-- How to complete this task --
Could you copy every record below exactly, leaving out the pictures?

-- Provided records --
= = = =

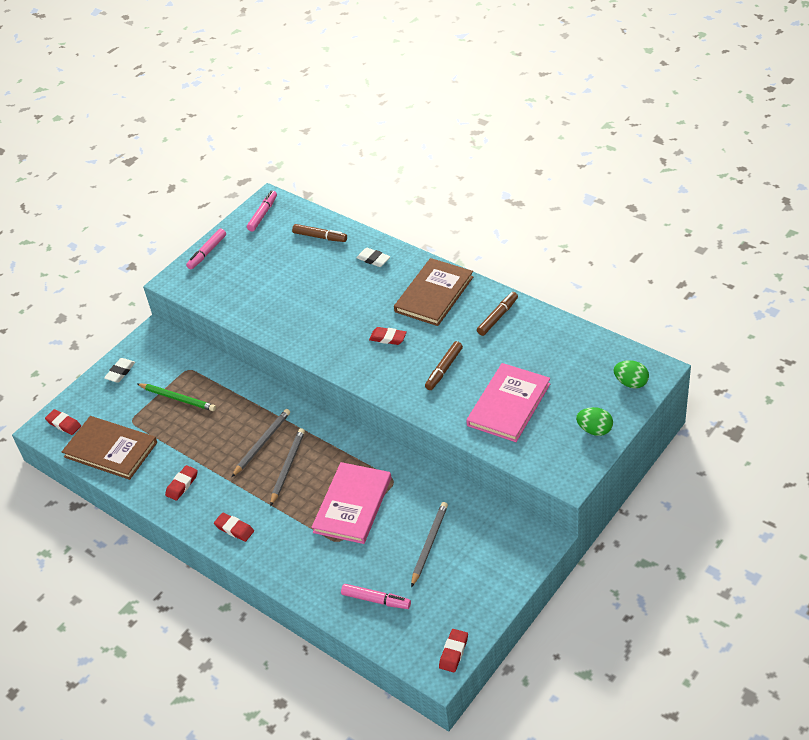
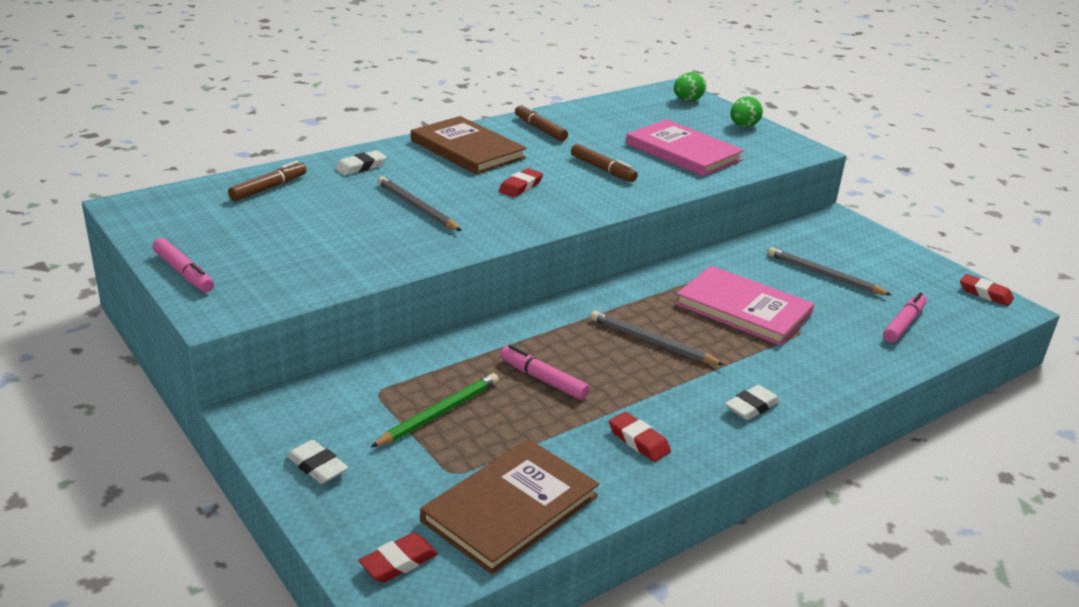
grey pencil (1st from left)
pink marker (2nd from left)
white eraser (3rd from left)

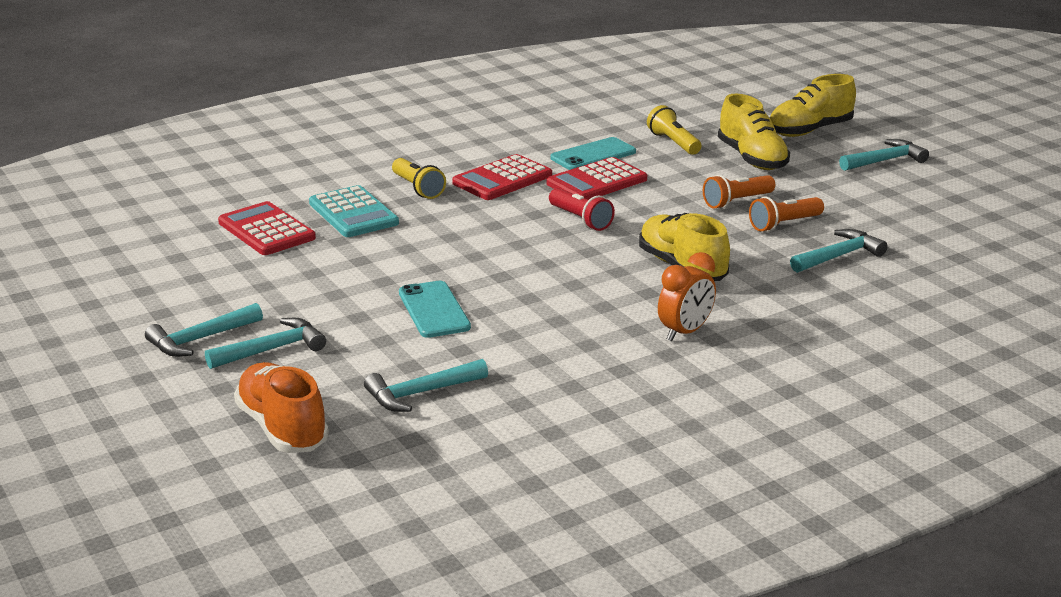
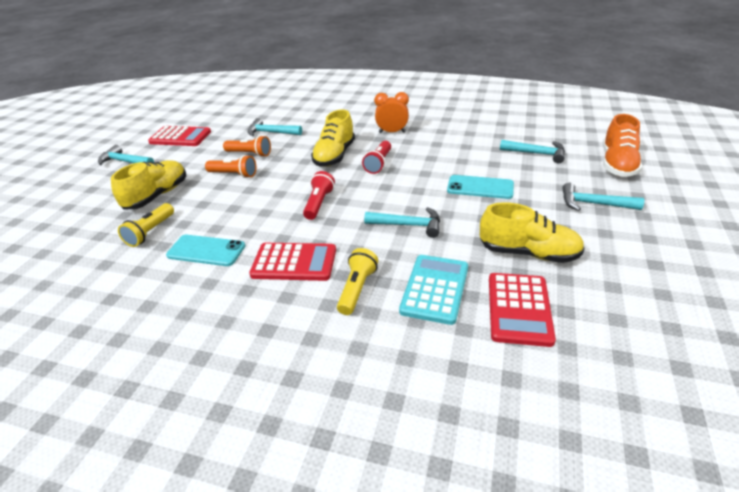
red calculator (1st from left)
red flashlight (2nd from left)
turquoise hammer (3rd from left)
turquoise phone (2nd from left)
yellow shoe (3rd from left)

= = = =

-- Result --
grey pencil (1st from left)
pink marker (2nd from left)
white eraser (3rd from left)

red calculator (1st from left)
red flashlight (2nd from left)
turquoise hammer (3rd from left)
turquoise phone (2nd from left)
yellow shoe (3rd from left)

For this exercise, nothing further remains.